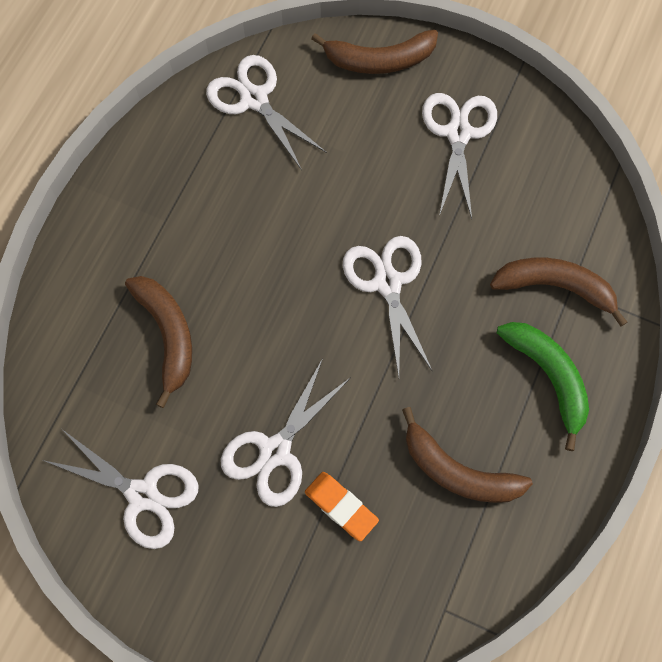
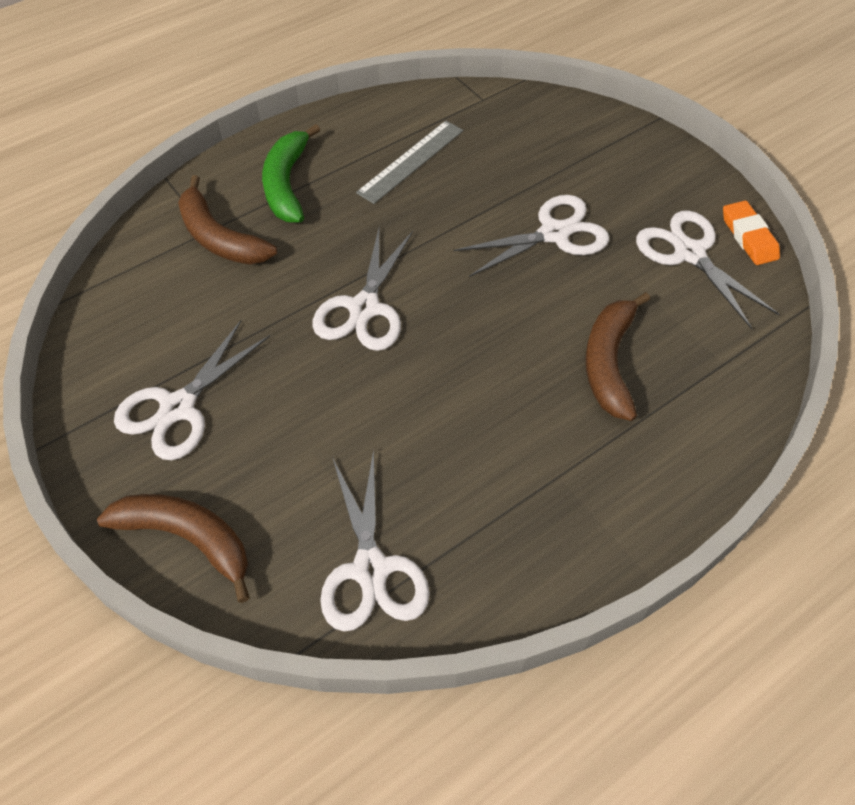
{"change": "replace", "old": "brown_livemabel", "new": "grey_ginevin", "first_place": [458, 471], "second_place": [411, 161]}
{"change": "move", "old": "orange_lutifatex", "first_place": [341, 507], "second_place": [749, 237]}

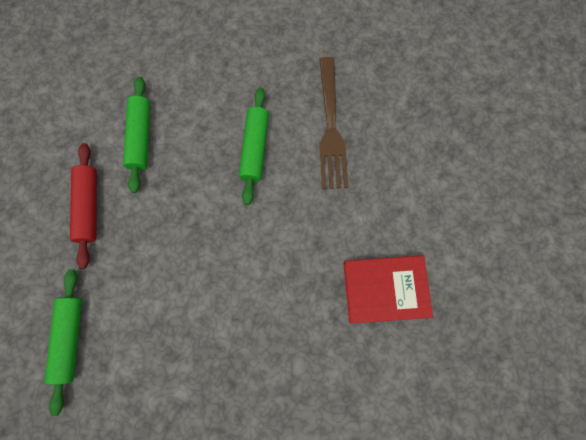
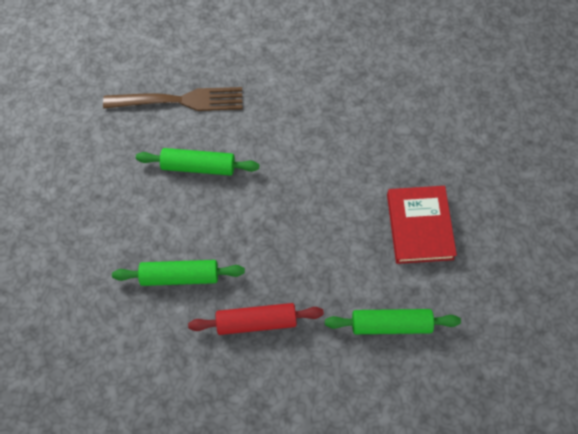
{"change": "move", "old": "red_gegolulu", "first_place": [385, 289], "second_place": [419, 226]}

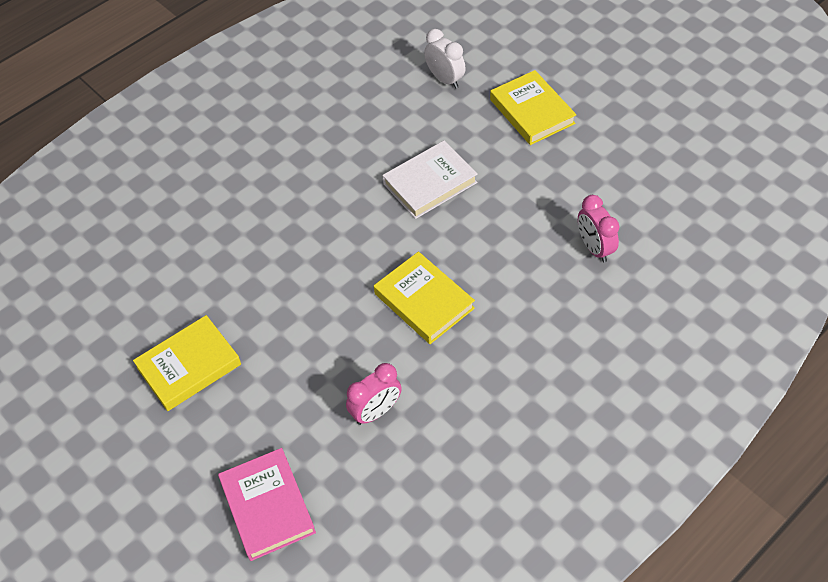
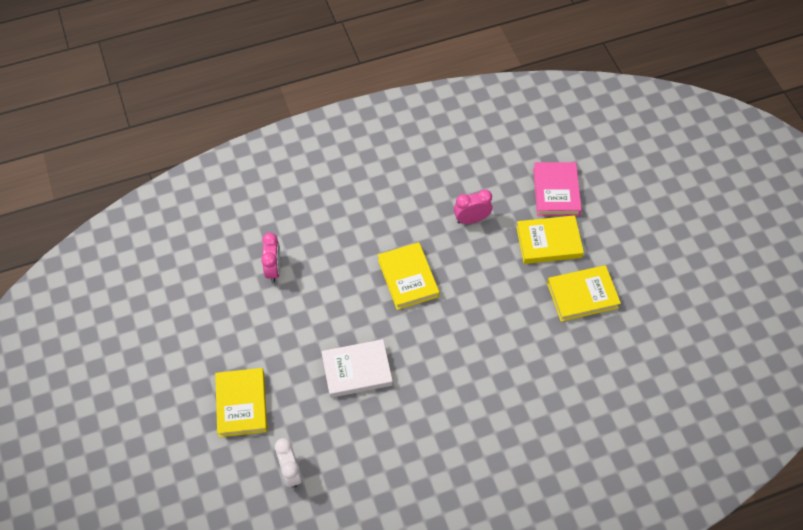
{"change": "insert", "new": "yellow_gegolulu", "second_place": [548, 242]}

## About this exercise
As you output the material, omit the pictures but alter nothing else.

## Result of this task
{"change": "replace", "old": "brown_livemabel", "new": "grey_ginevin", "first_place": [458, 471], "second_place": [411, 161]}
{"change": "move", "old": "orange_lutifatex", "first_place": [341, 507], "second_place": [749, 237]}

{"change": "move", "old": "red_gegolulu", "first_place": [385, 289], "second_place": [419, 226]}

{"change": "insert", "new": "yellow_gegolulu", "second_place": [548, 242]}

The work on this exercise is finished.